### [INPUT DATA]
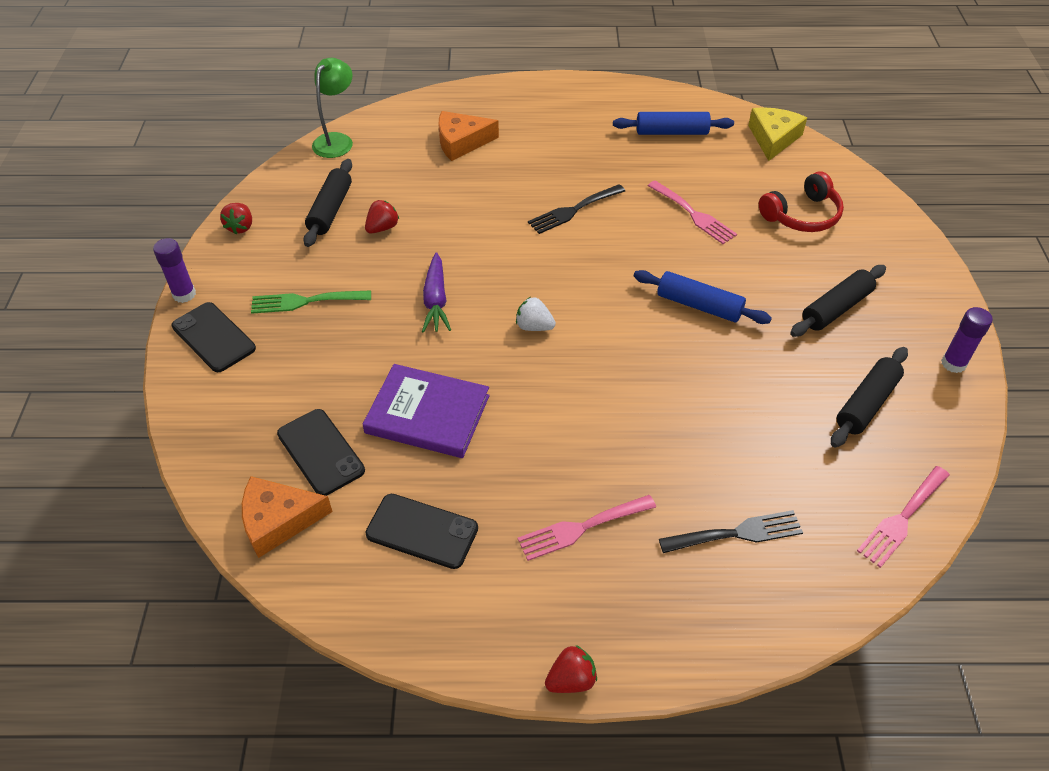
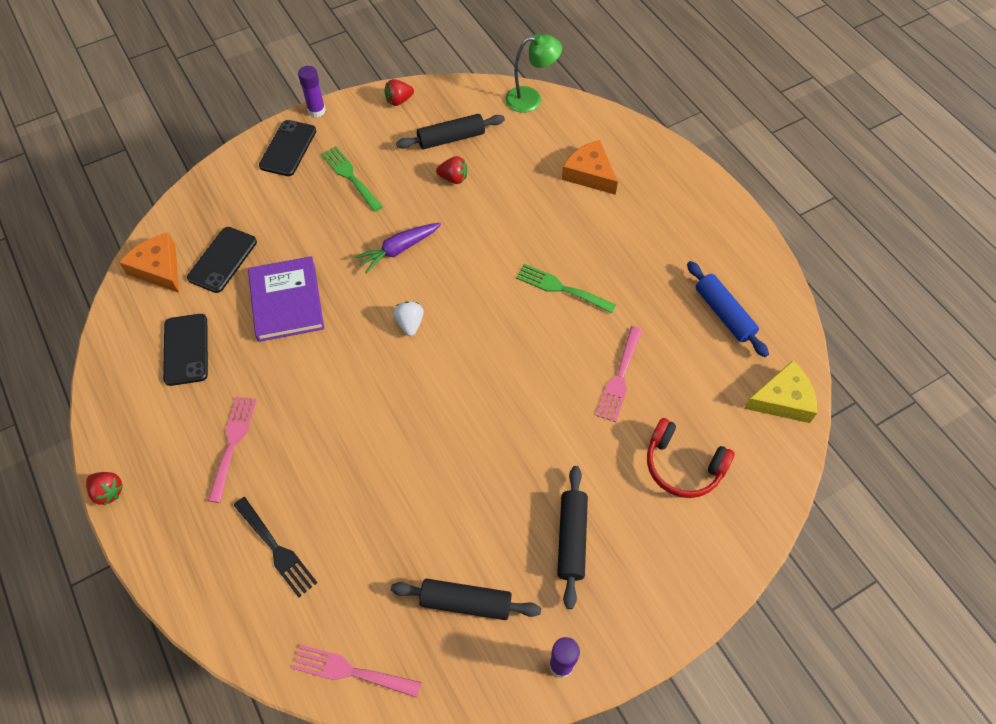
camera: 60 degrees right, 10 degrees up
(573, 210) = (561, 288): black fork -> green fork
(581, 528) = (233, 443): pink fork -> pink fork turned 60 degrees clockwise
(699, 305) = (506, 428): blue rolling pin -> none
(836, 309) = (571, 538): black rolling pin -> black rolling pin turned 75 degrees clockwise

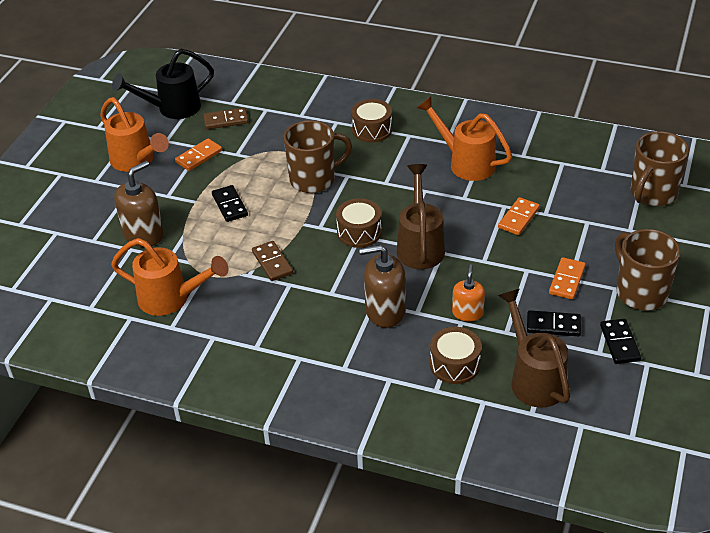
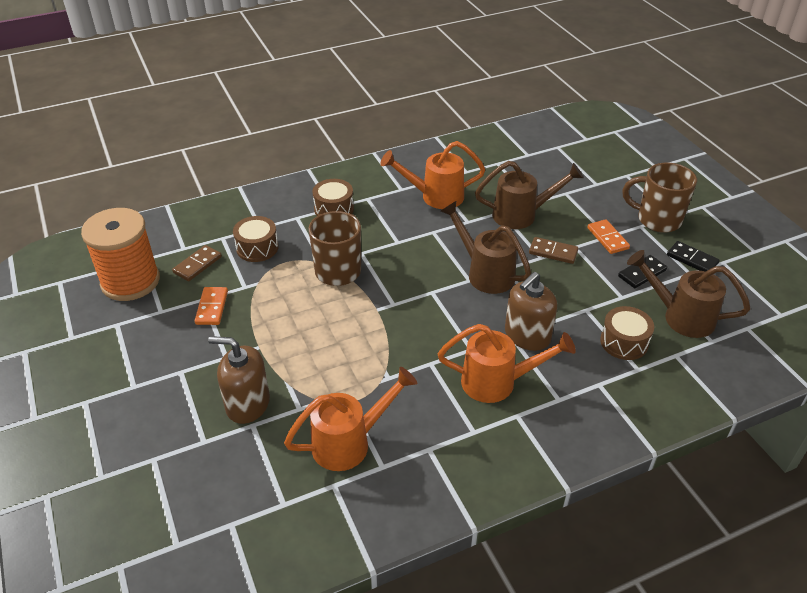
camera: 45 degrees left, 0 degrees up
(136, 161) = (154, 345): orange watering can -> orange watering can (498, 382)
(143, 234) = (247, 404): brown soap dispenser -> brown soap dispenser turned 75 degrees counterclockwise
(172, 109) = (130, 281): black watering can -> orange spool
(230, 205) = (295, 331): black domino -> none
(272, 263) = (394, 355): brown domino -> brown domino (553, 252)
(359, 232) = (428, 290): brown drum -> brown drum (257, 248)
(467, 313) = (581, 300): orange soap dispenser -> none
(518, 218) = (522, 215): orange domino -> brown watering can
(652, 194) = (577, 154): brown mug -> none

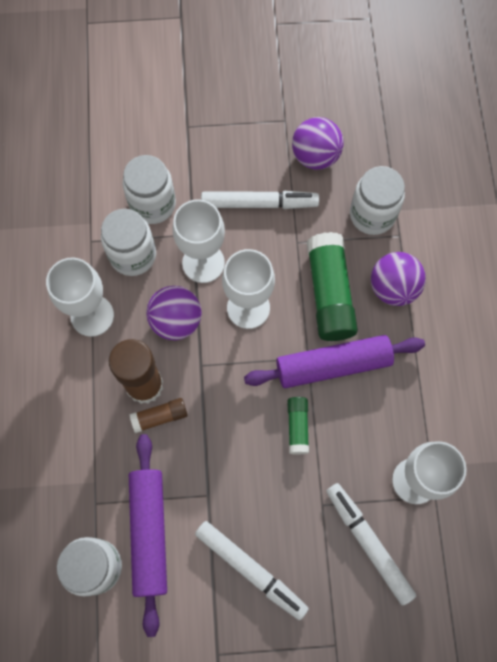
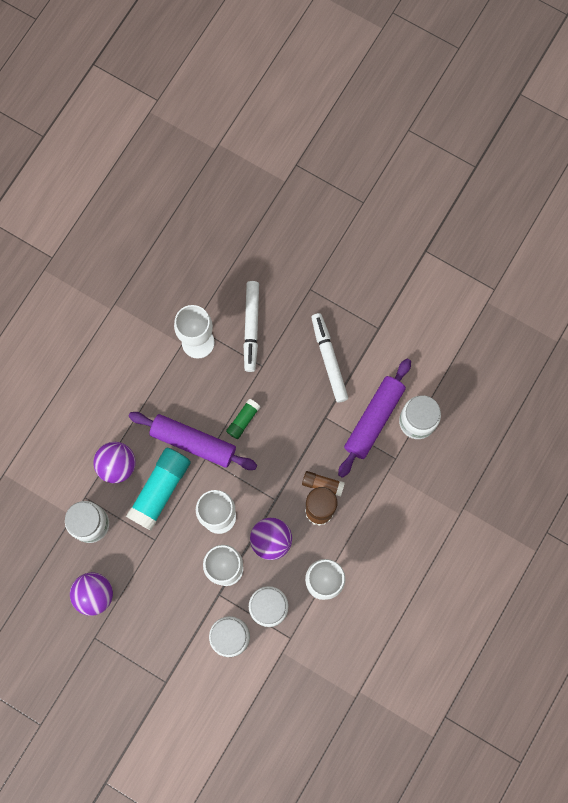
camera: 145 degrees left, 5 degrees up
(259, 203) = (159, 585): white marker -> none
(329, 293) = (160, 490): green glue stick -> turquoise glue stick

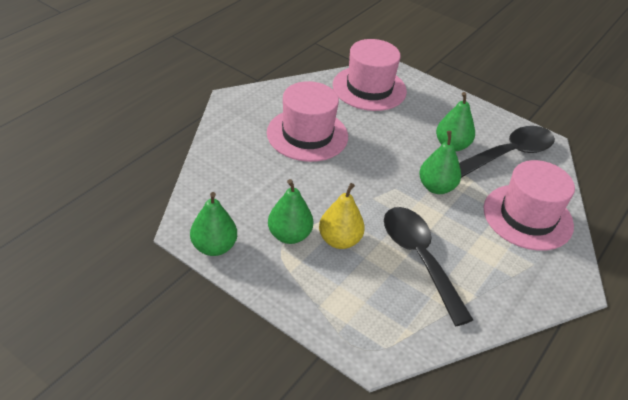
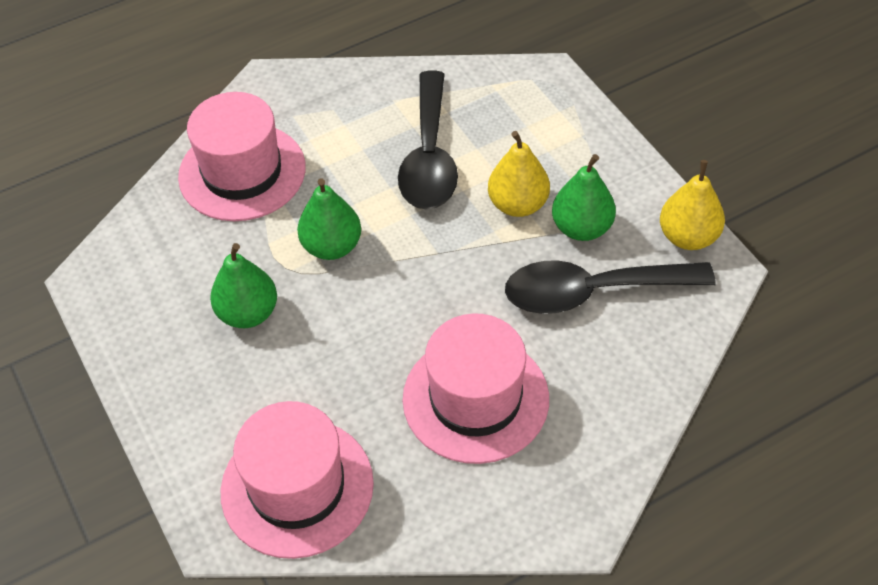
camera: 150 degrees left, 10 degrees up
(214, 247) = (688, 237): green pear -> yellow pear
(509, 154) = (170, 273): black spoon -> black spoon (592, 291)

### [INSTRUCTIONS TO FOLLOW]
Count the lines in the records above that contain the word "turned", and give only the number.

### [EXERCISE ANSWER]
3